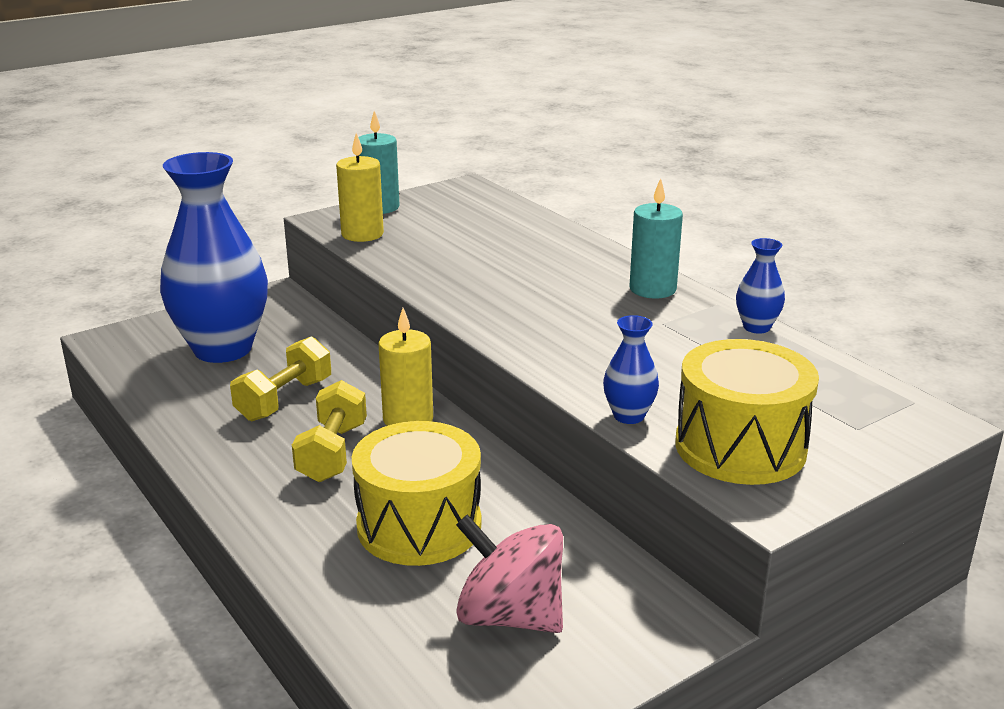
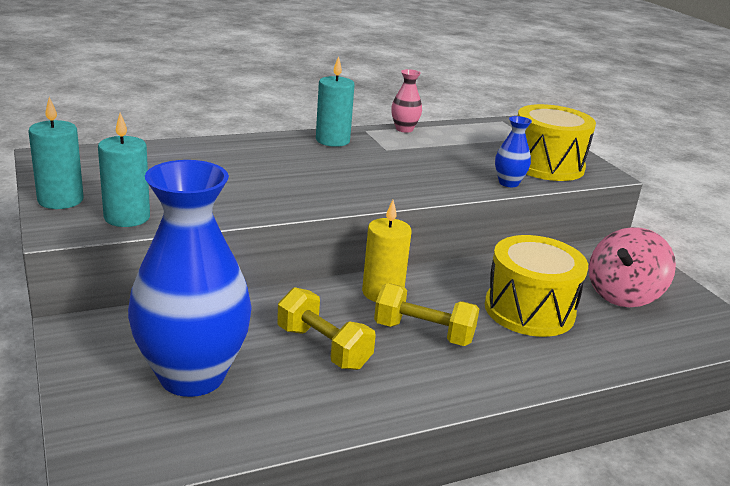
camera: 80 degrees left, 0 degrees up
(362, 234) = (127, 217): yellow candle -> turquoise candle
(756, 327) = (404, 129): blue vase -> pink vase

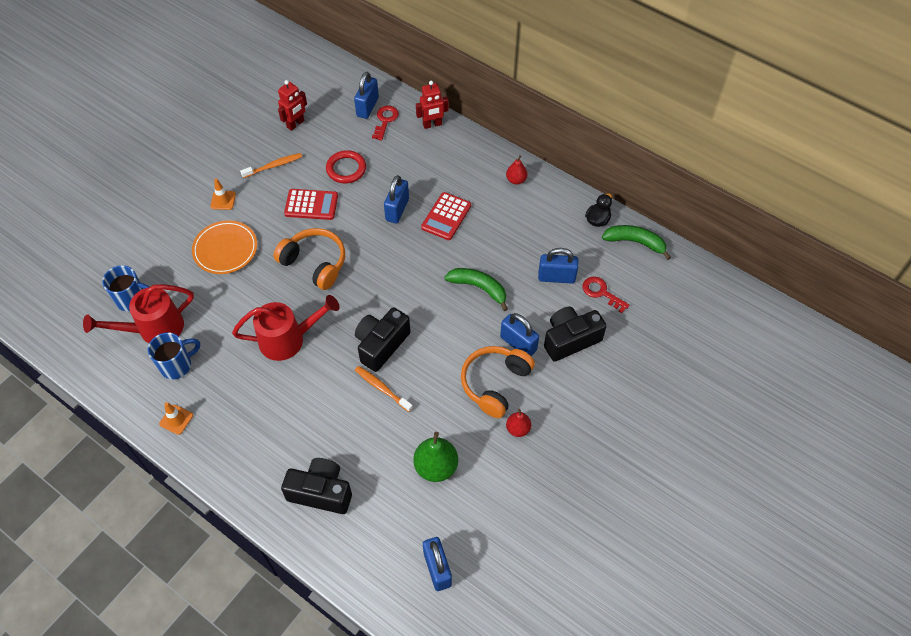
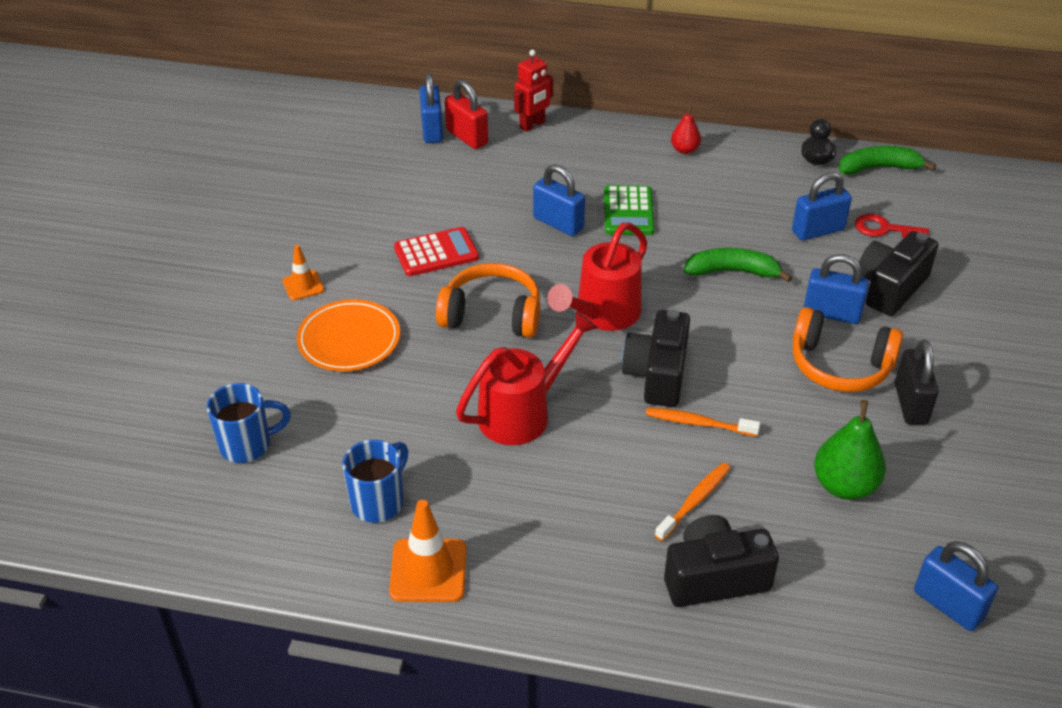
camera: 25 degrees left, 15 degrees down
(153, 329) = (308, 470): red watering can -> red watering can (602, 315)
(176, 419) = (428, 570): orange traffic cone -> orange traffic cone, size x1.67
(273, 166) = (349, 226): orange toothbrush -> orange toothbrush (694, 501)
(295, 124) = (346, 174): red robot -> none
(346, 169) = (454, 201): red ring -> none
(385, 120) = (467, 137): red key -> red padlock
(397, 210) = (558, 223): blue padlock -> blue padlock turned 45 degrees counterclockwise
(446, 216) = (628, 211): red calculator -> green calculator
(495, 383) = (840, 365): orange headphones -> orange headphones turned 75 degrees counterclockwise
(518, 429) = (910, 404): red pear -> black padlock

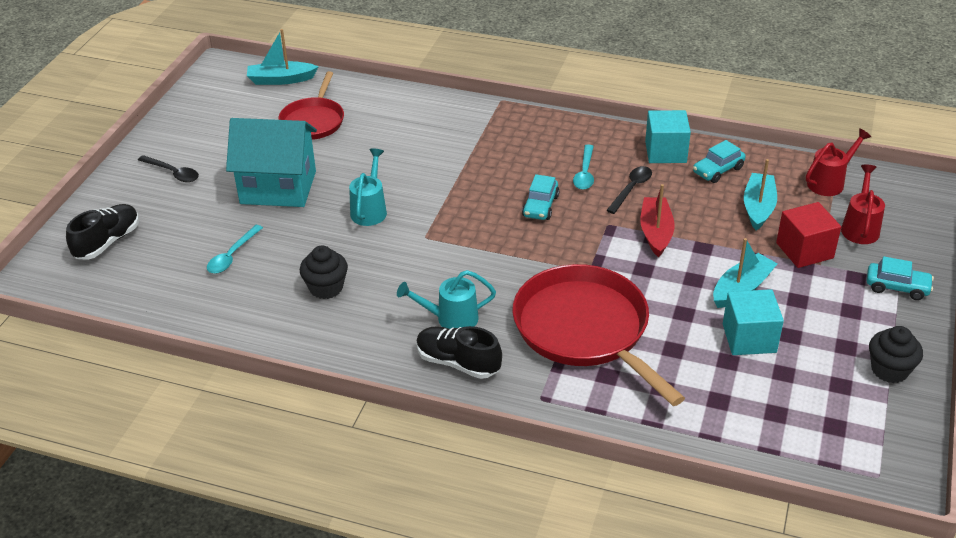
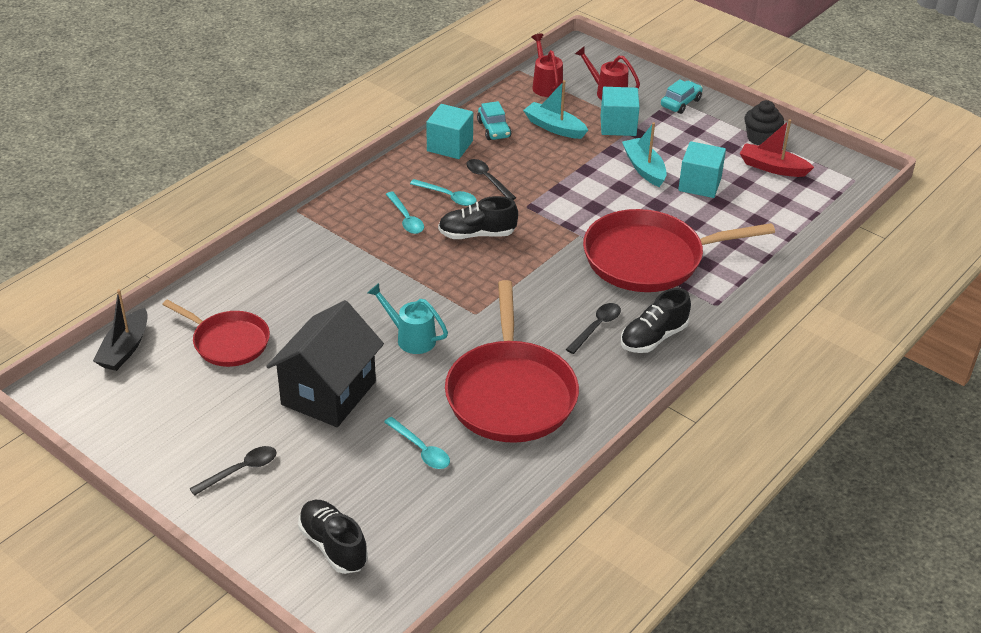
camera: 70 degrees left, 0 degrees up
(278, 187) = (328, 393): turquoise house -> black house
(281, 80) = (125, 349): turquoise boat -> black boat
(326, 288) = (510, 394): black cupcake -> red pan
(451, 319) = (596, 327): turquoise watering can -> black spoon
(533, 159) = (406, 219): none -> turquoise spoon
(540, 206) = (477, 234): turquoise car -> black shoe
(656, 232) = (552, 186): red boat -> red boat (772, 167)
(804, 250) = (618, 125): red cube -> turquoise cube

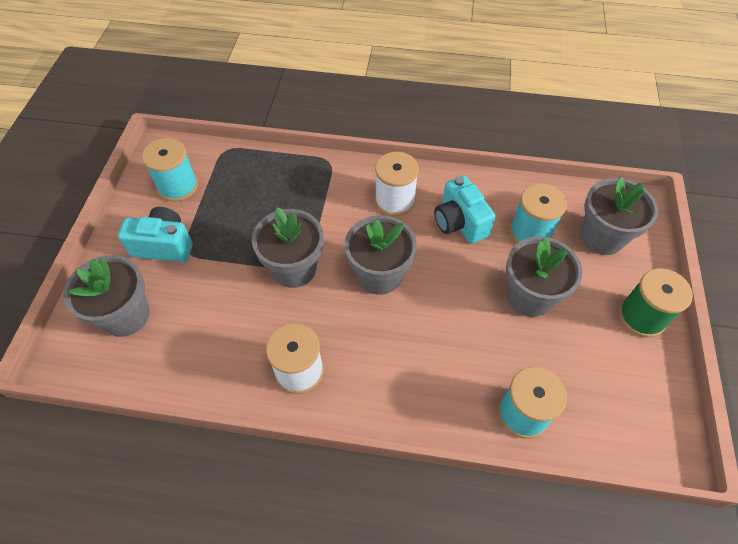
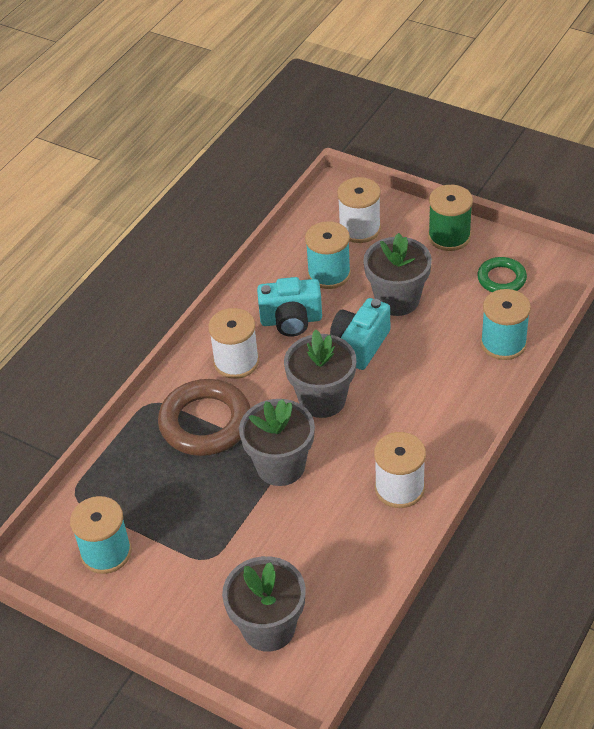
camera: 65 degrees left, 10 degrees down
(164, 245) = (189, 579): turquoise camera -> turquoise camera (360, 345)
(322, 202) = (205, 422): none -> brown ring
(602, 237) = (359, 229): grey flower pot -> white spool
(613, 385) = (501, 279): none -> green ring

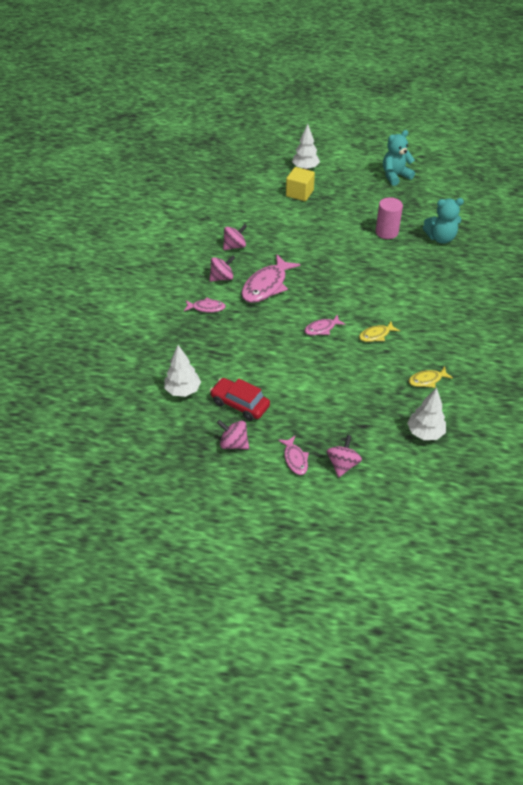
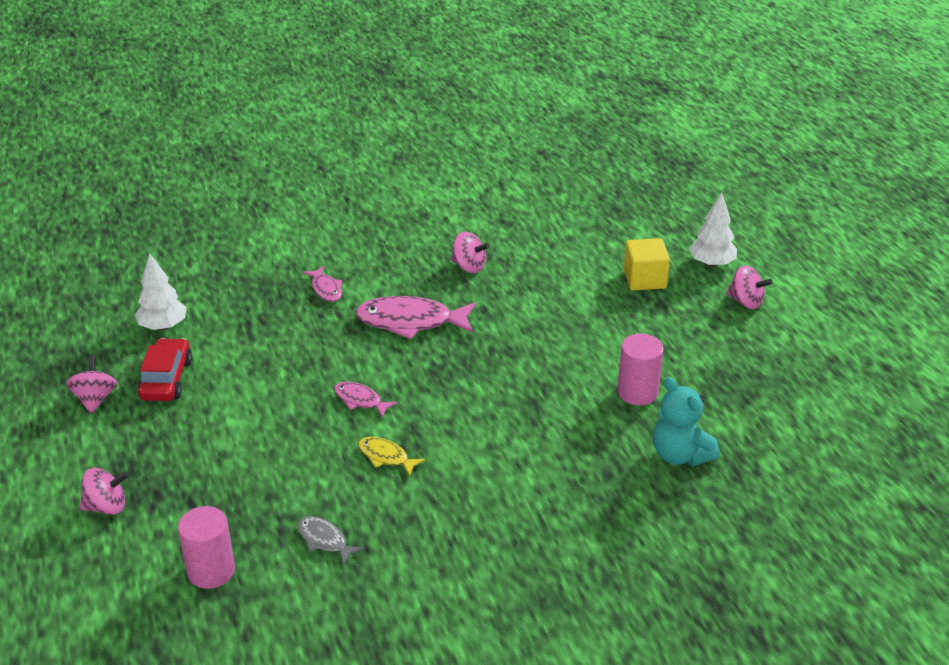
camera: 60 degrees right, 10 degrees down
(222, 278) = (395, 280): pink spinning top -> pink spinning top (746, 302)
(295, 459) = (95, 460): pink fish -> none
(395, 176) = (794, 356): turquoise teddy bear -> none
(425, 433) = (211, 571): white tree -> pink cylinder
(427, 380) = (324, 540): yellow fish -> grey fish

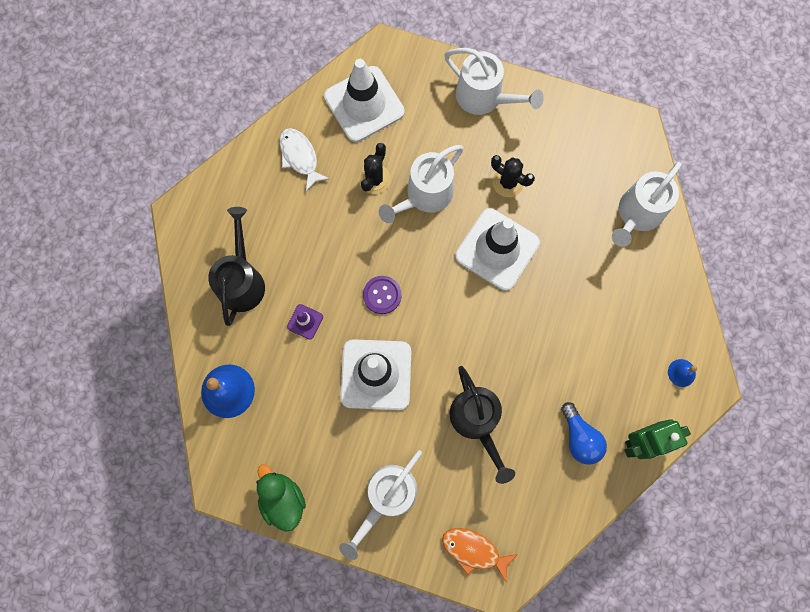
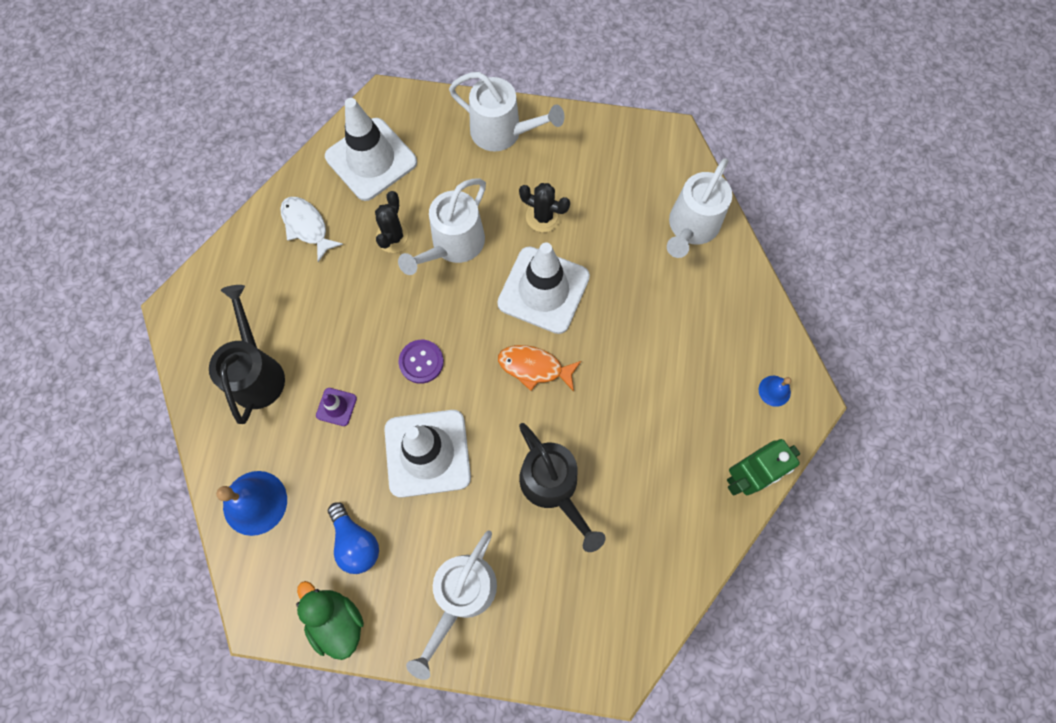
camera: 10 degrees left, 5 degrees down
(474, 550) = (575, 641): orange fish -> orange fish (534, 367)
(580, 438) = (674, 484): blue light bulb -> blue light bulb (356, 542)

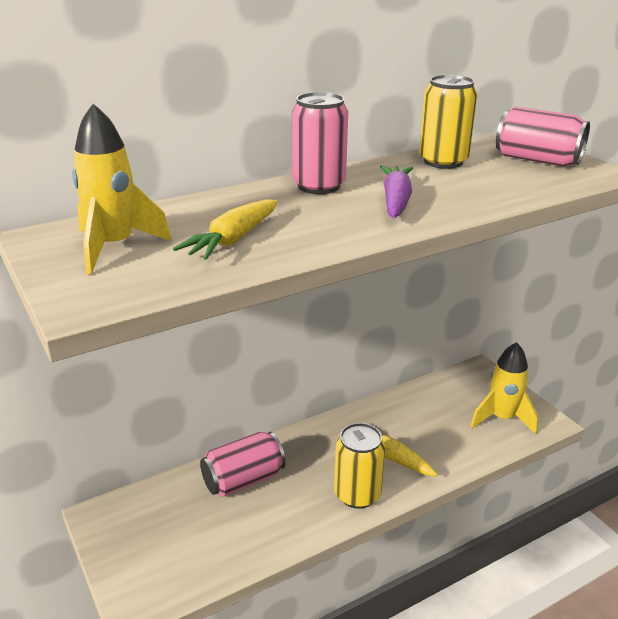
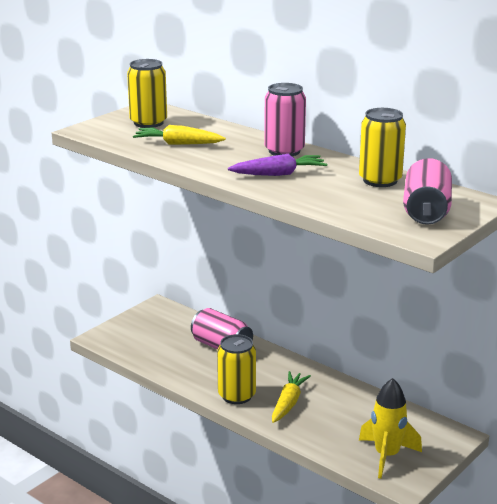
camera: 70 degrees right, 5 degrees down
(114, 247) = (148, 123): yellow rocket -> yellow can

--------------------------------------------------

:: YOUR OBJECTIVE ::
Transcribe exactly the lines running from the line with "(164, 245) = (189, 579): turquoise" to the last line of the entries. Pictures stay out of the copy.

:: EXPECTED ANSWER ::
(164, 245) = (189, 579): turquoise camera -> turquoise camera (360, 345)
(322, 202) = (205, 422): none -> brown ring
(602, 237) = (359, 229): grey flower pot -> white spool
(613, 385) = (501, 279): none -> green ring

camera: 60 degrees right, 10 degrees down
(222, 278) = (395, 280): pink spinning top -> pink spinning top (746, 302)
(295, 459) = (95, 460): pink fish -> none
(395, 176) = (794, 356): turquoise teddy bear -> none
(425, 433) = (211, 571): white tree -> pink cylinder
(427, 380) = (324, 540): yellow fish -> grey fish

camera: 10 degrees left, 5 degrees down
(474, 550) = (575, 641): orange fish -> orange fish (534, 367)
(580, 438) = (674, 484): blue light bulb -> blue light bulb (356, 542)

camera: 70 degrees right, 5 degrees down
(114, 247) = (148, 123): yellow rocket -> yellow can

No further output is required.